Action item:
Using the material below, return exactly the lines between the one holding "orange calculator: 2 -> 3" and the one holding "red phone: 2 -> 7", inclusive, and no others.
Data provided START
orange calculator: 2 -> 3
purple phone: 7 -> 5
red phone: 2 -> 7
Data provided END
Data provided START
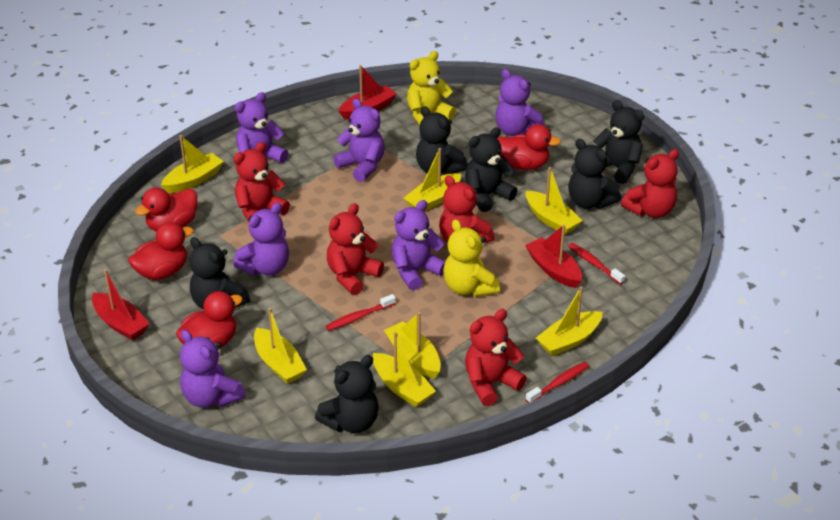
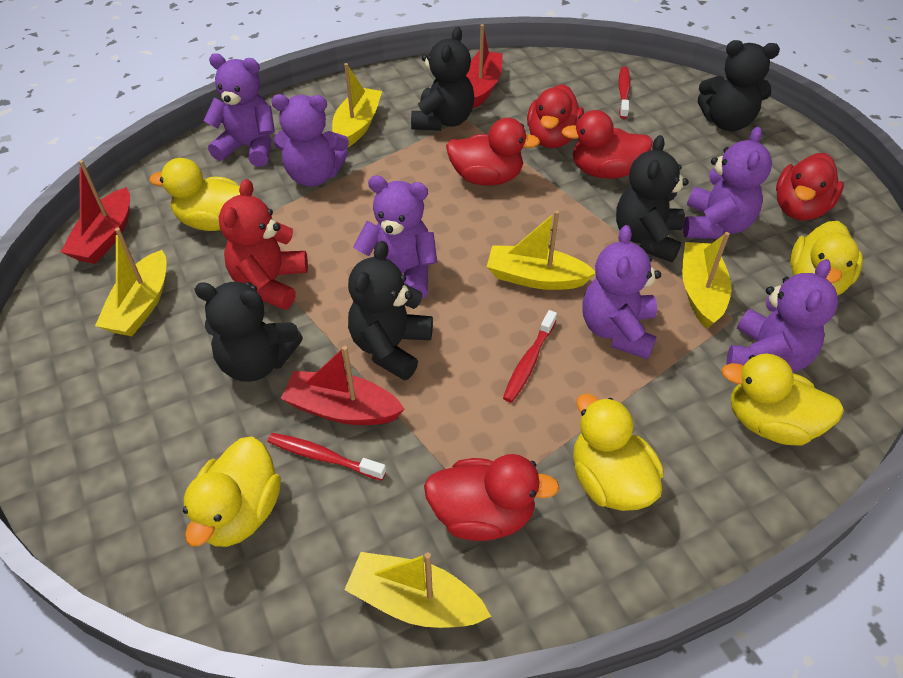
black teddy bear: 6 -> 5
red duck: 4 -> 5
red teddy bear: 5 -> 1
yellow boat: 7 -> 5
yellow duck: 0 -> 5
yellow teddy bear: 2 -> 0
Data provided END
Response to this task:
orange calculator: 2 -> 3
purple phone: 7 -> 5
red phone: 2 -> 7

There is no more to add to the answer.